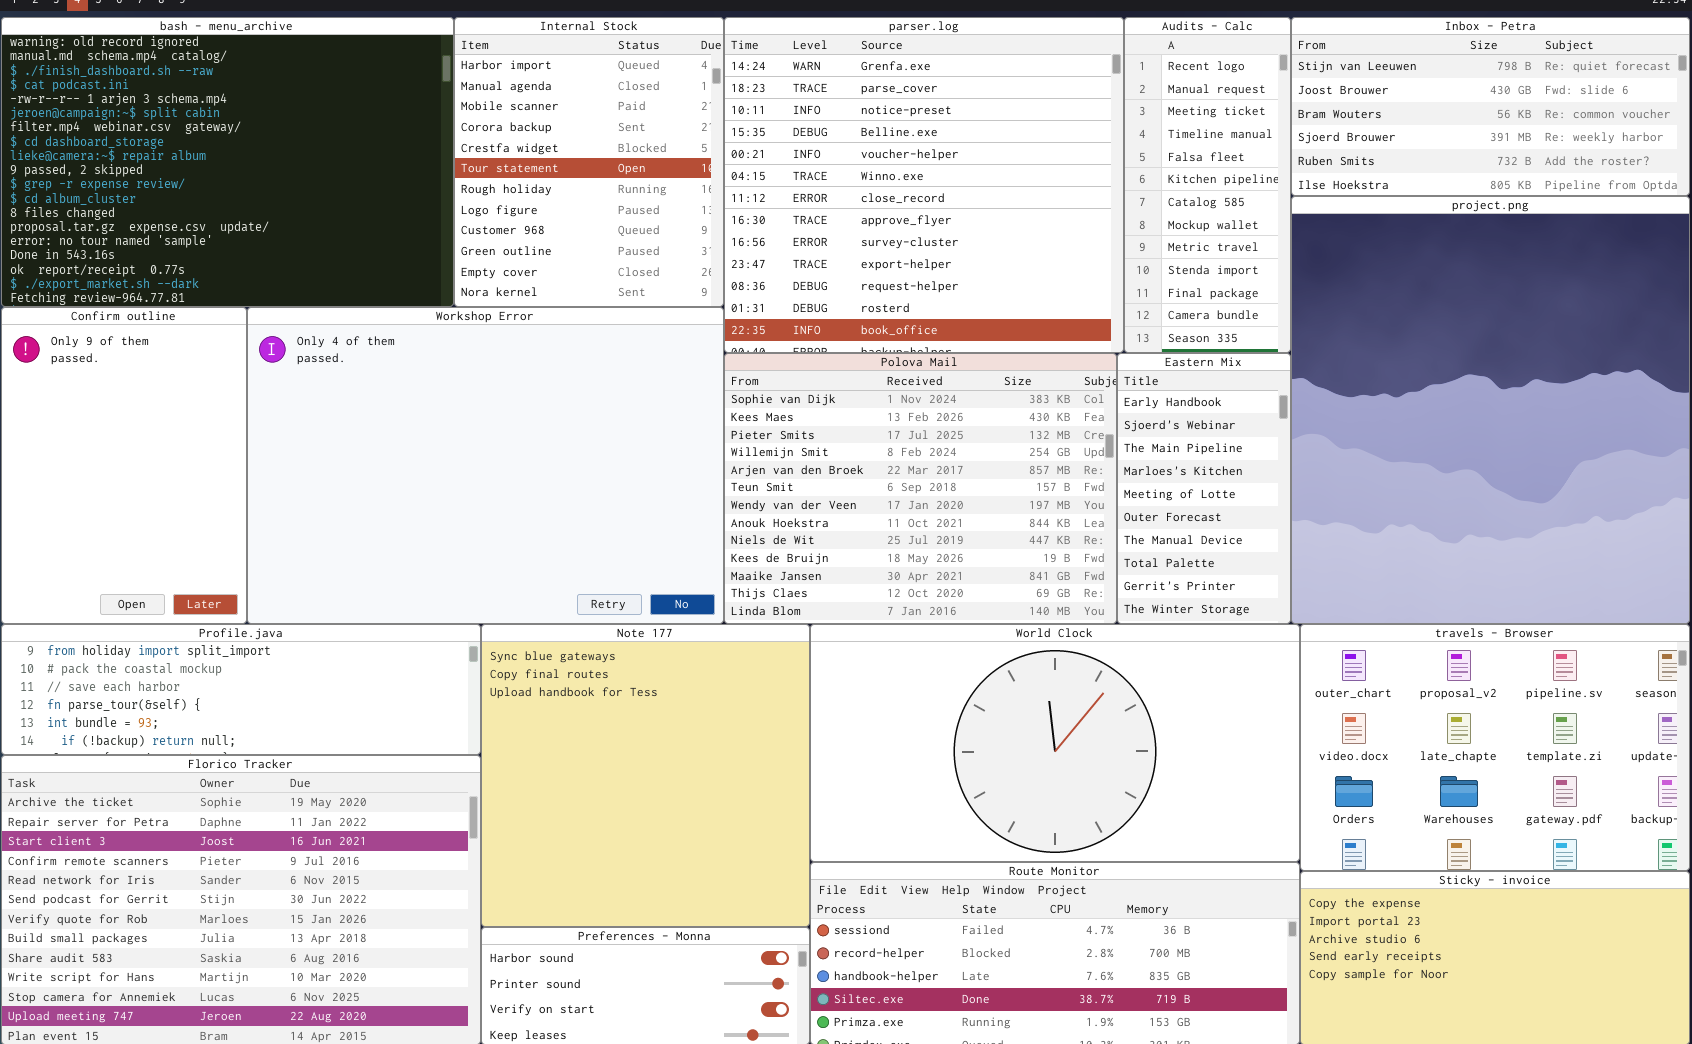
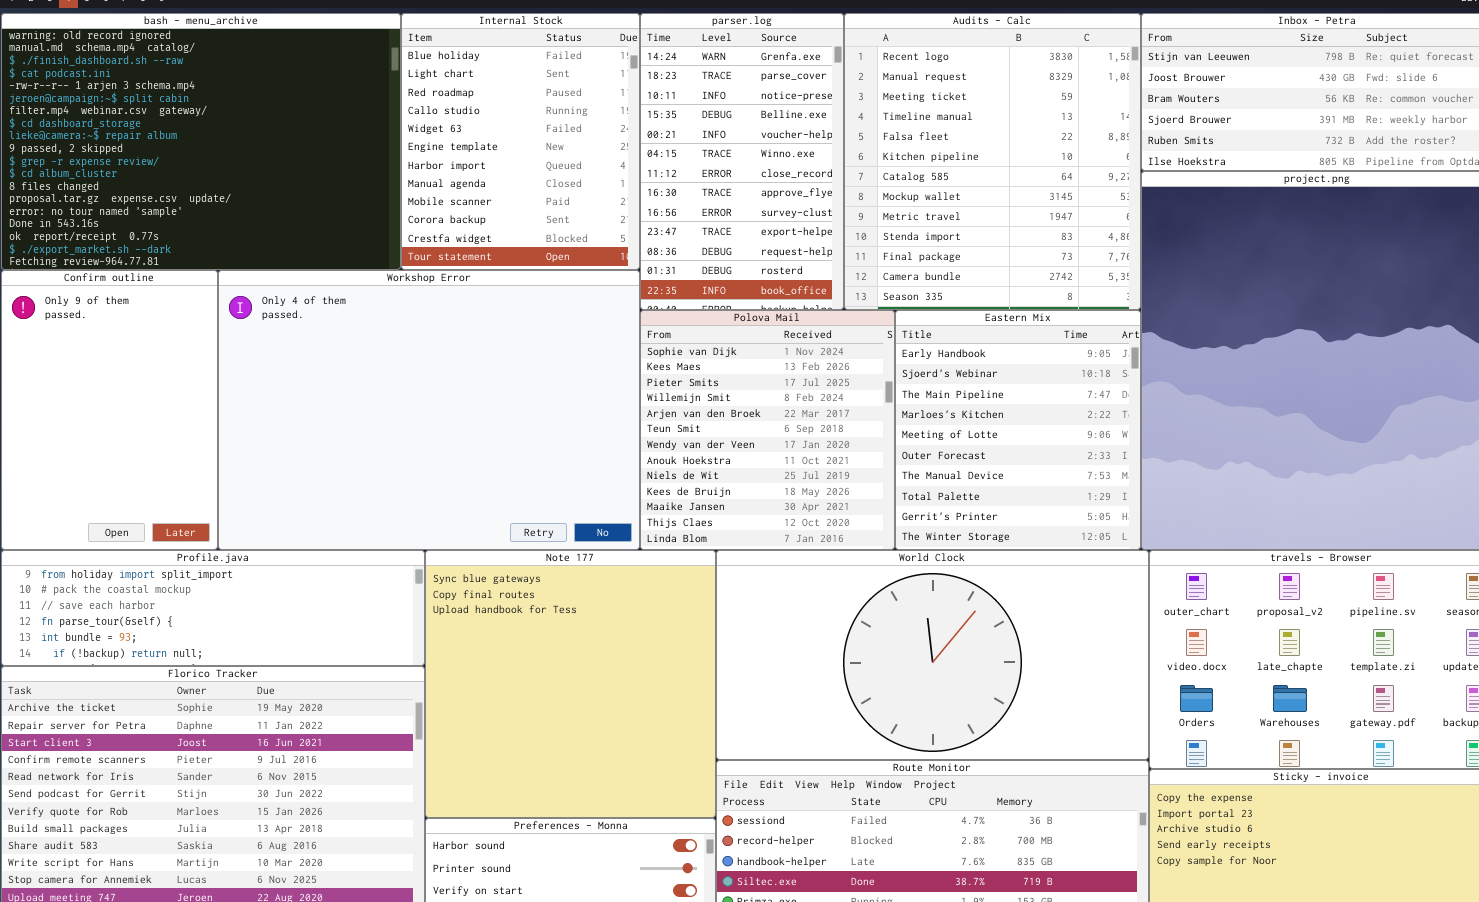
Internal Stock: [454,17,724,307] -> [401,13,640,270], scrolled up 6 rows
parser.log: [724,17,1124,353] -> [640,13,844,310], resized
Audits - Calc: [1124,17,1291,353] -> [844,13,1141,310], resized
Polova Mail: [724,353,1117,624] -> [640,310,895,550], resized
Eastern Mix: [1117,353,1291,624] -> [895,310,1141,550], resized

::::

§ **What is required**
Output the listing exactly, without images.

§ **Written response**
Internal Stock: [454,17,724,307] -> [401,13,640,270], scrolled up 6 rows
parser.log: [724,17,1124,353] -> [640,13,844,310], resized
Audits - Calc: [1124,17,1291,353] -> [844,13,1141,310], resized
Polova Mail: [724,353,1117,624] -> [640,310,895,550], resized
Eastern Mix: [1117,353,1291,624] -> [895,310,1141,550], resized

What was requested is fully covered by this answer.